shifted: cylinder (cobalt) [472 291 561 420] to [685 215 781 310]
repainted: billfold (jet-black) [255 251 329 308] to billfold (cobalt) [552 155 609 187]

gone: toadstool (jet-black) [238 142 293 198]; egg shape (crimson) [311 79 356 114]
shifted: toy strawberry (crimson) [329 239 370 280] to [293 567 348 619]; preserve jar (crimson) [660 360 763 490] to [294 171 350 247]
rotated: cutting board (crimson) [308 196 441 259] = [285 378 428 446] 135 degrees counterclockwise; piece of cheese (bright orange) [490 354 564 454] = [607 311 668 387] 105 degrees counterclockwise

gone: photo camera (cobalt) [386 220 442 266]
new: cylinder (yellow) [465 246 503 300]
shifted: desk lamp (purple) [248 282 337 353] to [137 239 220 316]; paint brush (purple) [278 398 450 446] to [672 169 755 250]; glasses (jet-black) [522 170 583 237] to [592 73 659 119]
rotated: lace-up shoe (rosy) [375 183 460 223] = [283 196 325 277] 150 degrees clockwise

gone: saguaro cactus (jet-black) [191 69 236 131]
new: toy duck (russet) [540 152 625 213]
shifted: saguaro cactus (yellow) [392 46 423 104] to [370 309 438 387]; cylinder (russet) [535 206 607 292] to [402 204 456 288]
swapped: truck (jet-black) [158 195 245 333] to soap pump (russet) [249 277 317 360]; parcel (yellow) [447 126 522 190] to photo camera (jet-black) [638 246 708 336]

■ Problem to solve: Return every entry exactly as given.

■ Solution for this problem:
shifted: cylinder (cobalt) [472 291 561 420] to [685 215 781 310]
repainted: billfold (jet-black) [255 251 329 308] to billfold (cobalt) [552 155 609 187]

gone: toadstool (jet-black) [238 142 293 198]; egg shape (crimson) [311 79 356 114]
shifted: toy strawberry (crimson) [329 239 370 280] to [293 567 348 619]; preserve jar (crimson) [660 360 763 490] to [294 171 350 247]
rotated: cutting board (crimson) [308 196 441 259] = [285 378 428 446] 135 degrees counterclockwise; piece of cheese (bright orange) [490 354 564 454] = [607 311 668 387] 105 degrees counterclockwise

gone: photo camera (cobalt) [386 220 442 266]
new: cylinder (yellow) [465 246 503 300]
shifted: desk lamp (purple) [248 282 337 353] to [137 239 220 316]; paint brush (purple) [278 398 450 446] to [672 169 755 250]; glasses (jet-black) [522 170 583 237] to [592 73 659 119]
rotated: lace-up shoe (rosy) [375 183 460 223] = [283 196 325 277] 150 degrees clockwise

gone: saguaro cactus (jet-black) [191 69 236 131]
new: toy duck (russet) [540 152 625 213]
shifted: saguaro cactus (yellow) [392 46 423 104] to [370 309 438 387]; cylinder (russet) [535 206 607 292] to [402 204 456 288]
swapped: truck (jet-black) [158 195 245 333] to soap pump (russet) [249 277 317 360]; parcel (yellow) [447 126 522 190] to photo camera (jet-black) [638 246 708 336]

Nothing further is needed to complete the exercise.